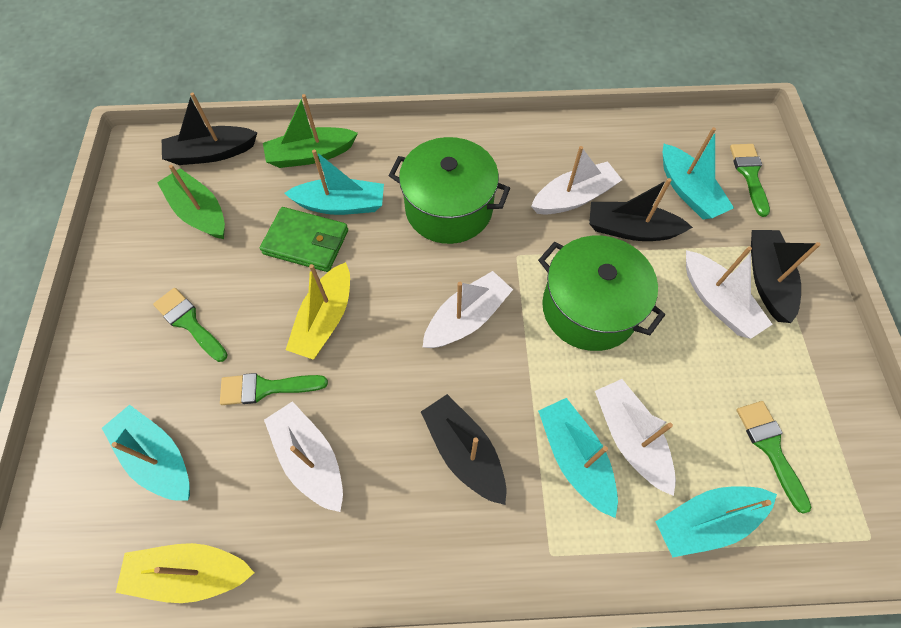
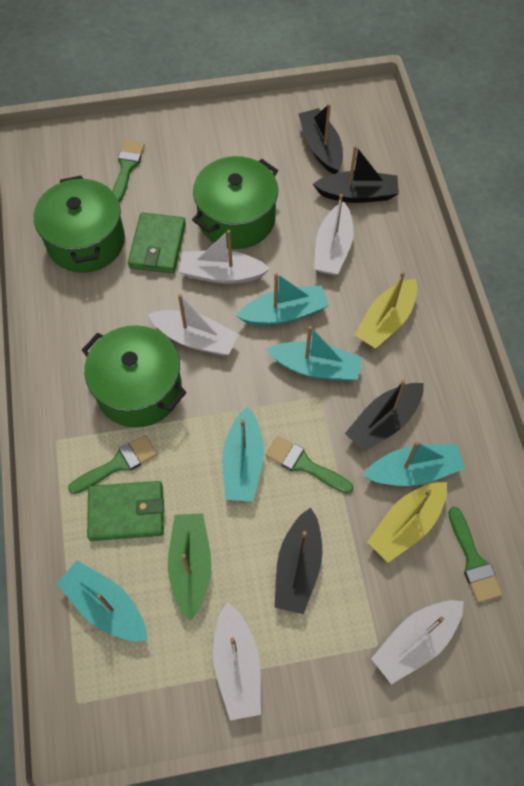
green boat: 2 -> 1
green pot: 2 -> 3
green wallet: 1 -> 2

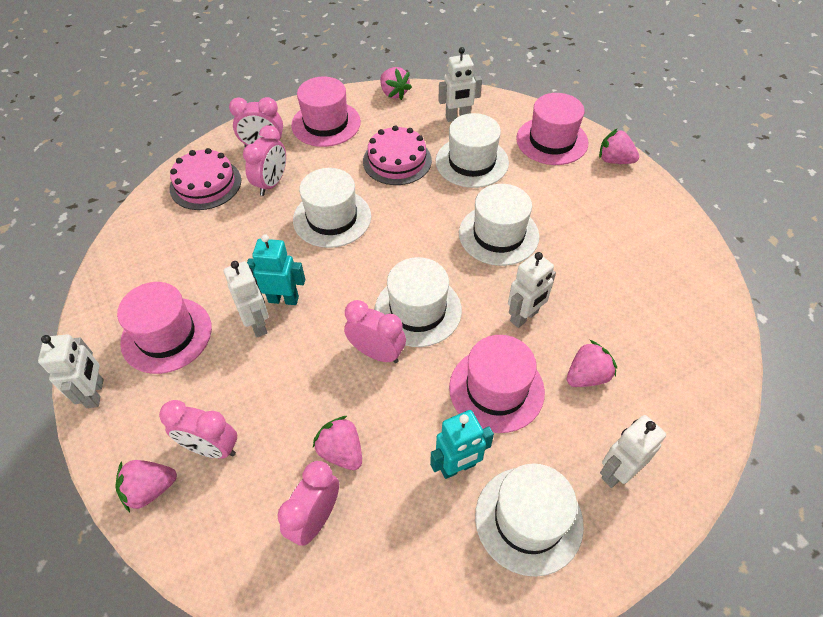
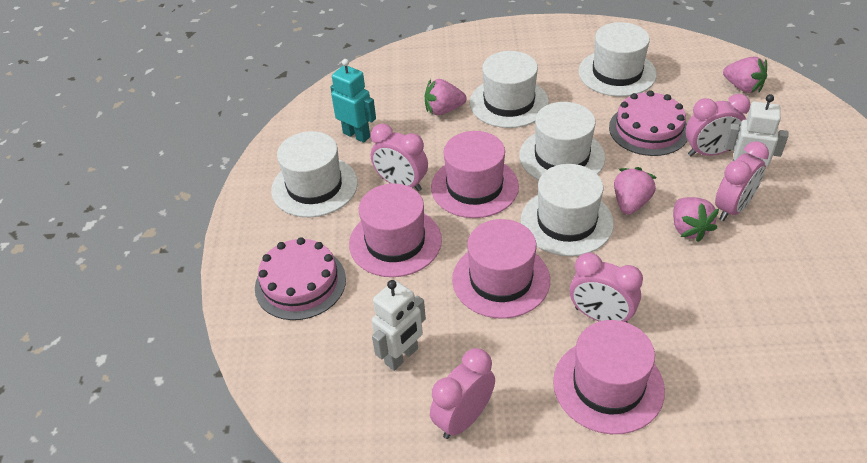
pink strawberry: 5 -> 4
turquoise robot: 2 -> 1
white robot: 5 -> 2

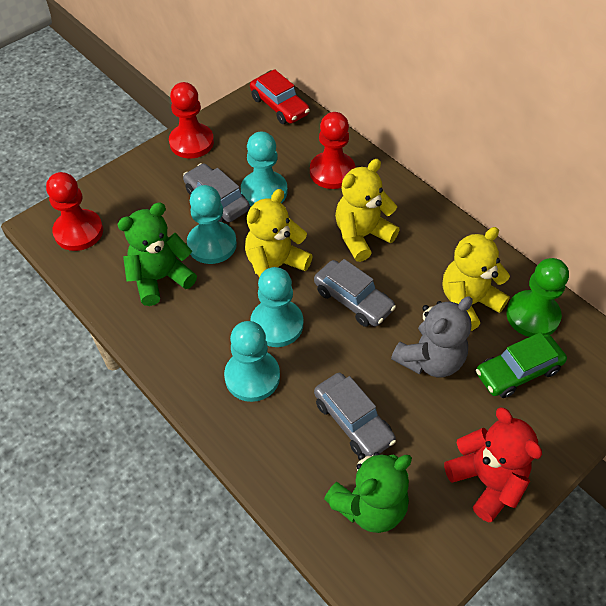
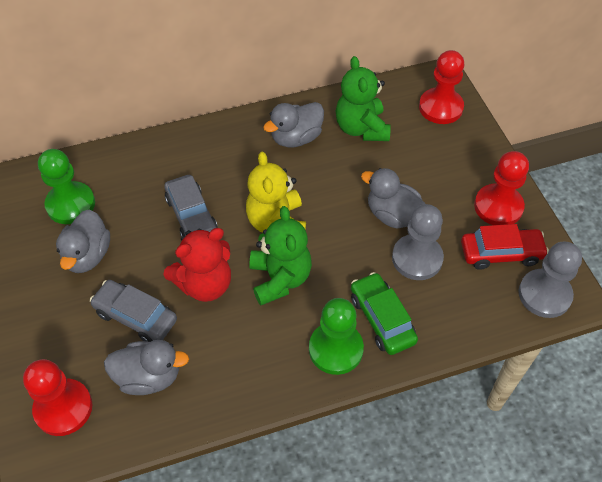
green pawn: 1 -> 2
grey car: 3 -> 2
grey duck: 0 -> 4
grey pawn: 0 -> 2
grey teddy bear: 1 -> 0
turquoise pawn: 4 -> 0
yellow teddy bear: 3 -> 1

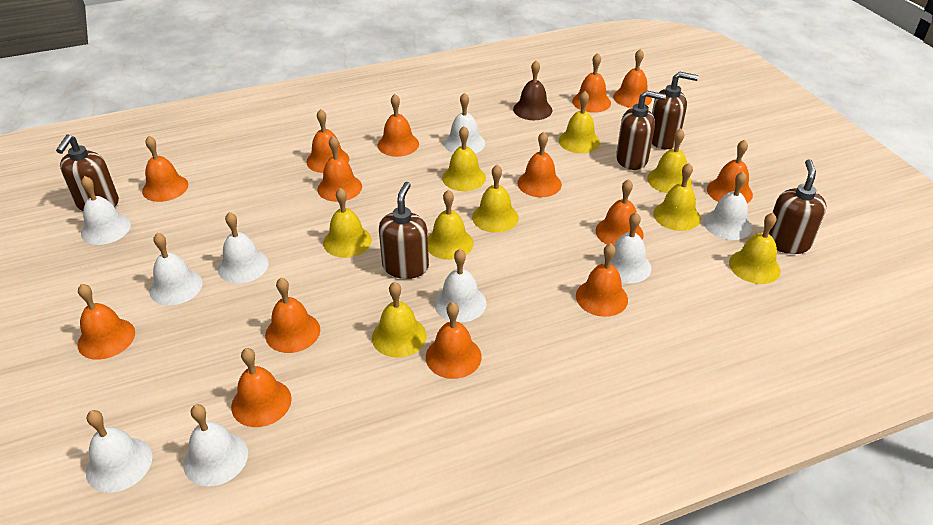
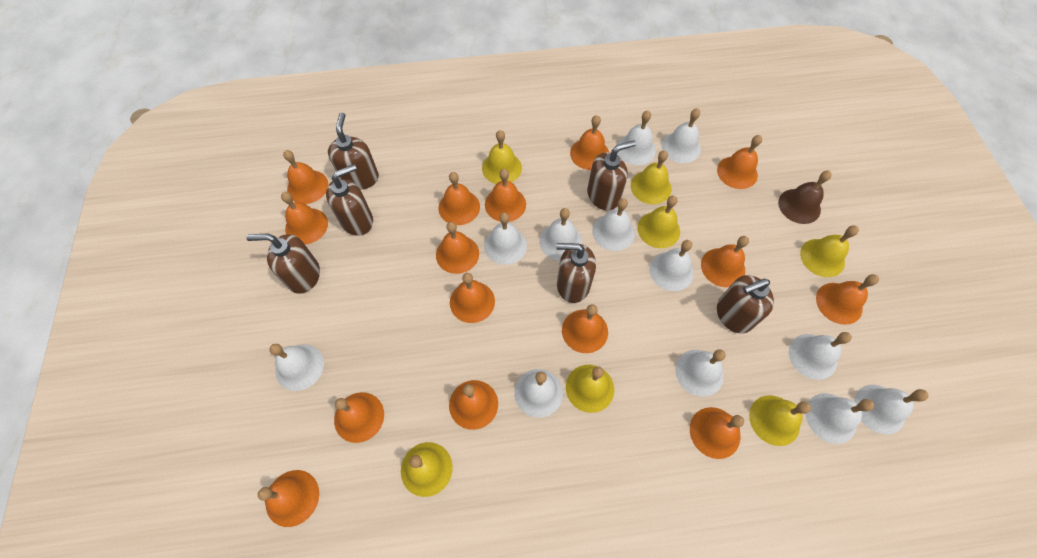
brown soap dispenser: 5 -> 6
orange bell: 14 -> 15
white bell: 9 -> 12
yellow bell: 9 -> 7

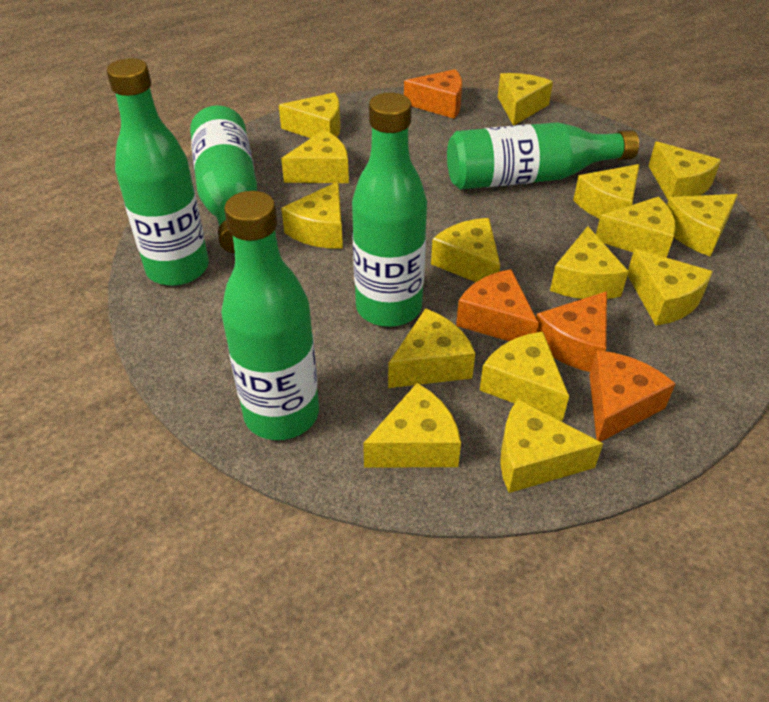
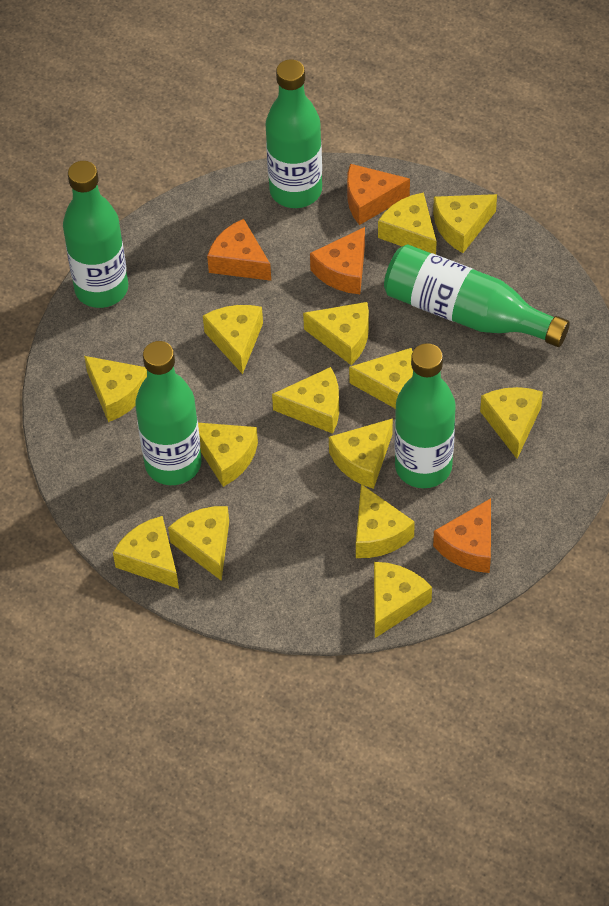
yellow cheese: 15 -> 14

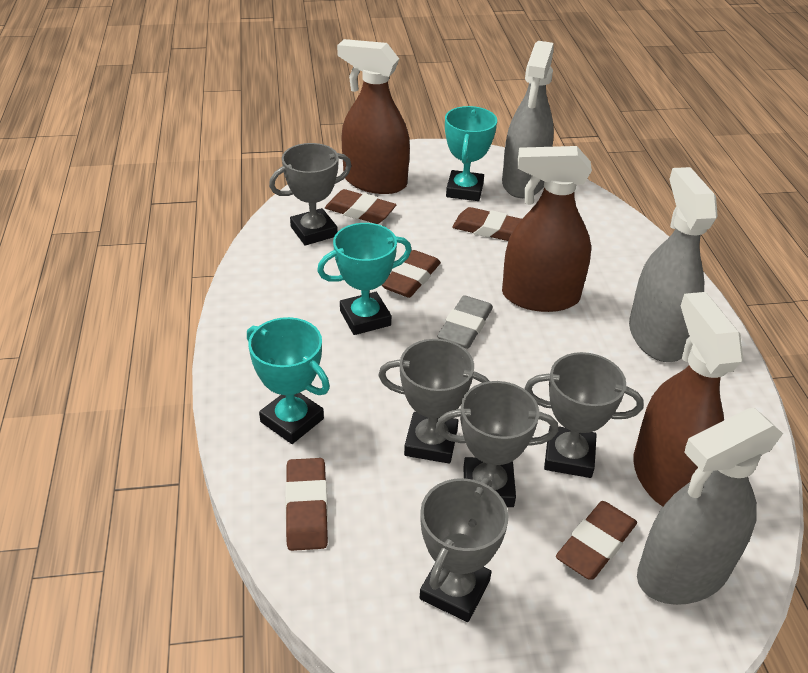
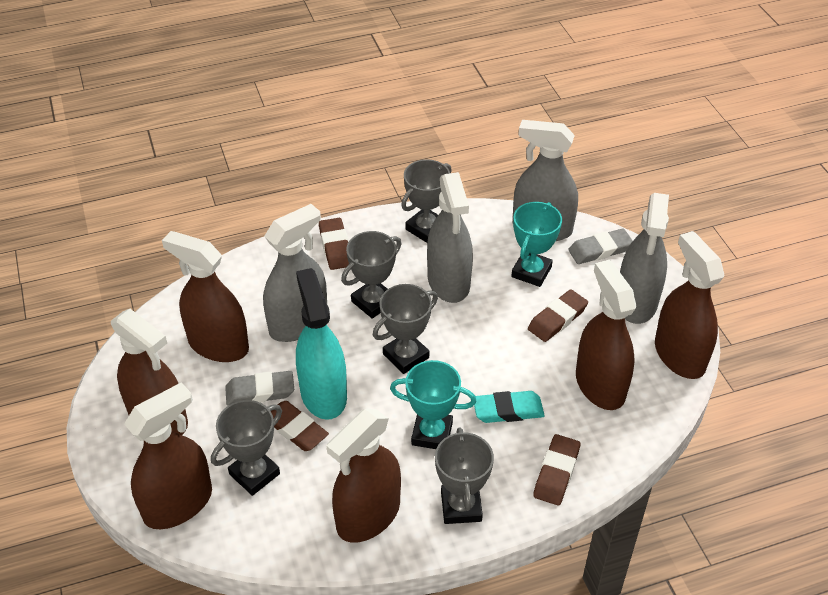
brown eraser: 5 -> 4
brown spray bottle: 3 -> 6
grey eraser: 1 -> 2
grey spray bottle: 3 -> 4
turquoise eraser: 0 -> 1
turquoise spray bottle: 0 -> 1
turquoise trophy: 3 -> 2

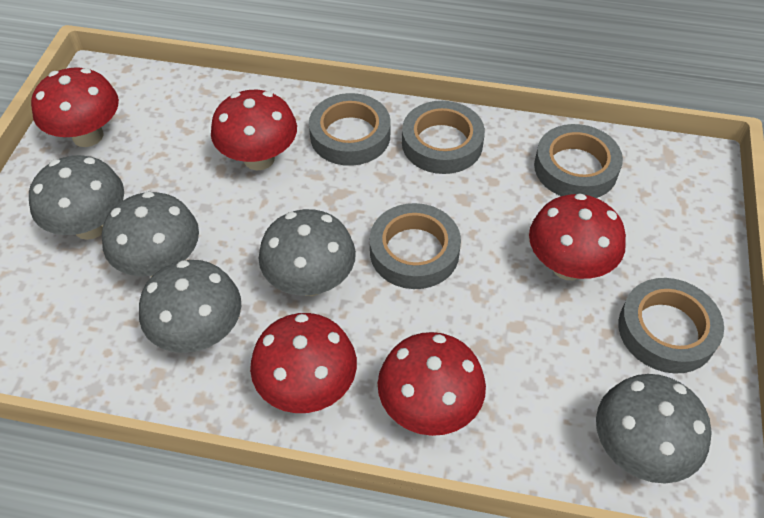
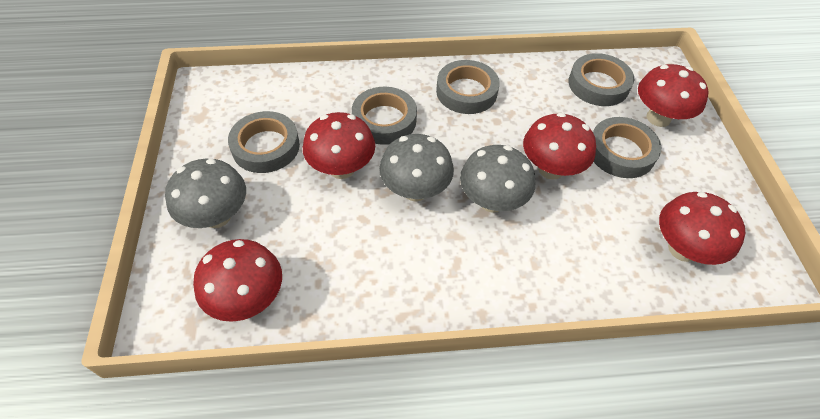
grey mushroom: 5 -> 3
::::
**Exercise goal:**
Leave out every picture, and copy exactly the lines above starting at the one holding "turquoise pawn: 4 -> 0" and ending at the one holding "turquoise spray bottle: 0 -> 1", no more and no less.

**Solution:**
turquoise pawn: 4 -> 0
yellow teddy bear: 3 -> 1

brown soap dispenser: 5 -> 6
orange bell: 14 -> 15
white bell: 9 -> 12
yellow bell: 9 -> 7

yellow cheese: 15 -> 14

brown eraser: 5 -> 4
brown spray bottle: 3 -> 6
grey eraser: 1 -> 2
grey spray bottle: 3 -> 4
turquoise eraser: 0 -> 1
turquoise spray bottle: 0 -> 1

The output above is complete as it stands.